▸ TASK REQUIREMENTS
Skip the images and print the listing exactly.

*** Opening of SOURCE RECORDS ***

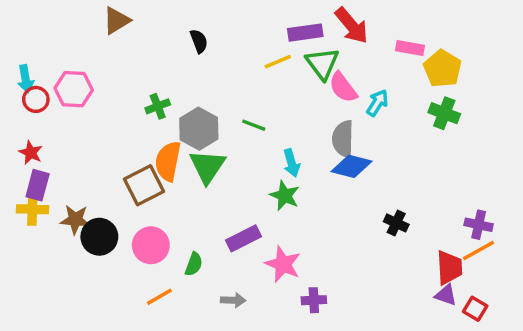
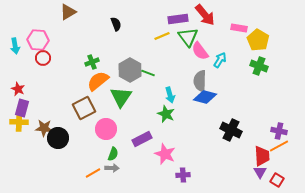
pink hexagon: (74, 89) -> (38, 40), moved
red circle: (36, 99) -> (43, 58), moved
gray hexagon: (199, 129) -> (130, 70), moved
orange semicircle: (168, 161) -> (98, 81), moved, turned 40
black cross: (396, 223) -> (231, 130), size x1.5
pink circle: (151, 245) -> (106, 129), moved
purple triangle: (446, 295) -> (260, 172), turned 40
gray arrow: (233, 300) -> (112, 168), moved

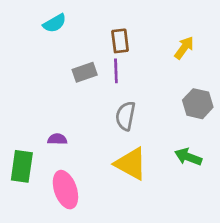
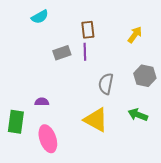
gray semicircle: (125, 116) -> (106, 84), moved

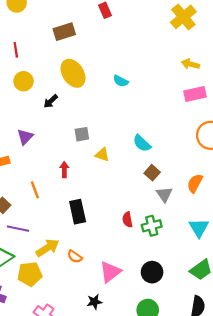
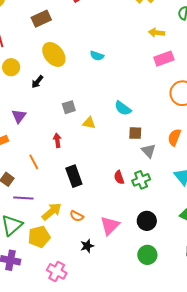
brown square: (152, 173) -> (135, 133), turned -32
black star: (94, 302) -> (87, 246), moved

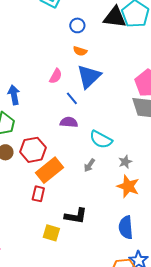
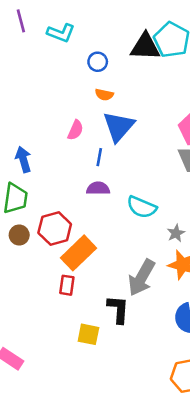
blue line: (72, 98) -> (99, 157), turned 56
gray arrow: (89, 165) -> (142, 278), moved, size x2.0
black L-shape: (76, 216) -> (118, 309), turned -90

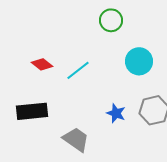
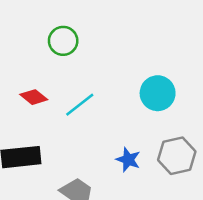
green circle: (111, 20) -> (63, 41), moved

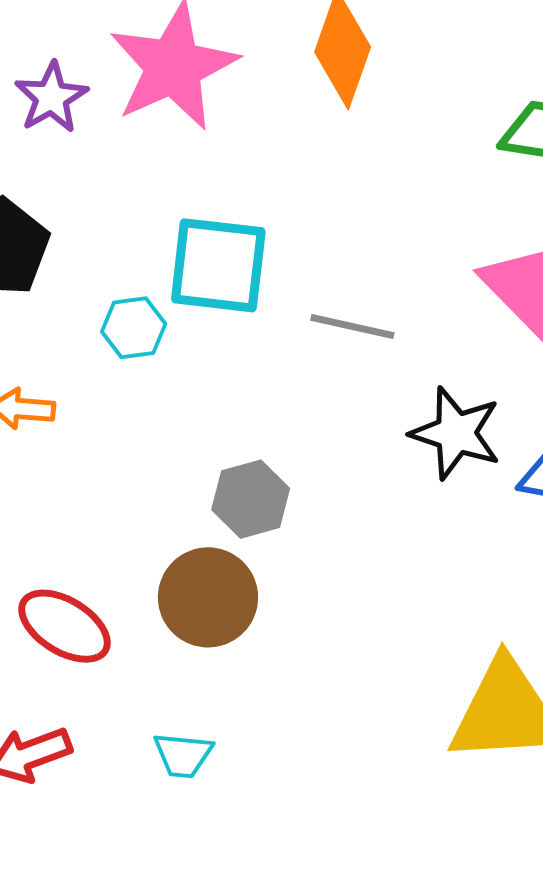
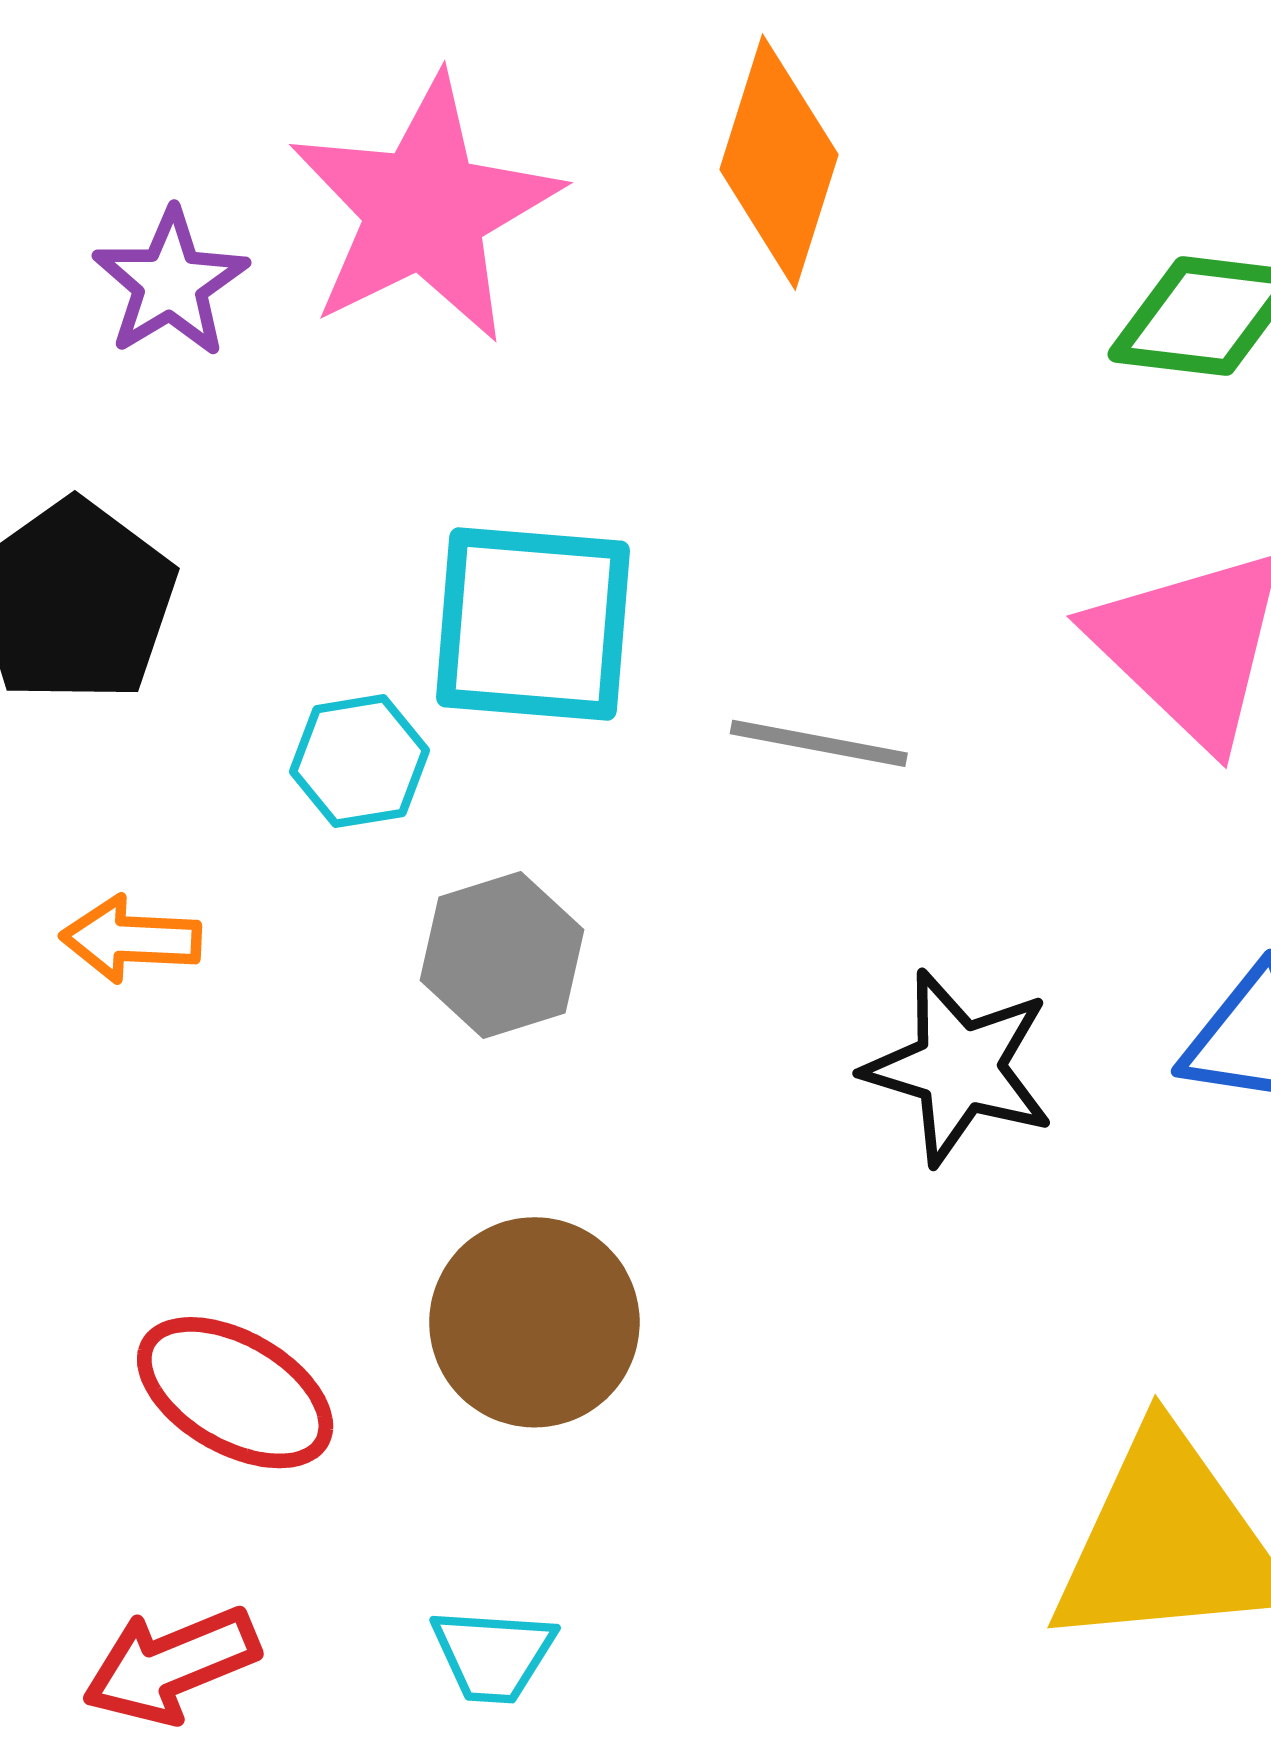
black star: (456, 433) -> (959, 1068), moved
gray hexagon: (251, 499) -> (502, 955), moved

*** Close of SOURCE RECORDS ***

▸ COMPLETED TASK
pink hexagon: (74, 89) -> (38, 40), moved
red circle: (36, 99) -> (43, 58), moved
gray hexagon: (199, 129) -> (130, 70), moved
orange semicircle: (168, 161) -> (98, 81), moved, turned 40
black cross: (396, 223) -> (231, 130), size x1.5
pink circle: (151, 245) -> (106, 129), moved
purple triangle: (446, 295) -> (260, 172), turned 40
gray arrow: (233, 300) -> (112, 168), moved

gray semicircle: (125, 116) -> (106, 84), moved

brown square: (152, 173) -> (135, 133), turned -32
black star: (94, 302) -> (87, 246), moved

blue line: (72, 98) -> (99, 157), turned 56
gray arrow: (89, 165) -> (142, 278), moved, size x2.0
black L-shape: (76, 216) -> (118, 309), turned -90

green circle: (111, 20) -> (63, 41), moved

black star: (456, 433) -> (959, 1068), moved
gray hexagon: (251, 499) -> (502, 955), moved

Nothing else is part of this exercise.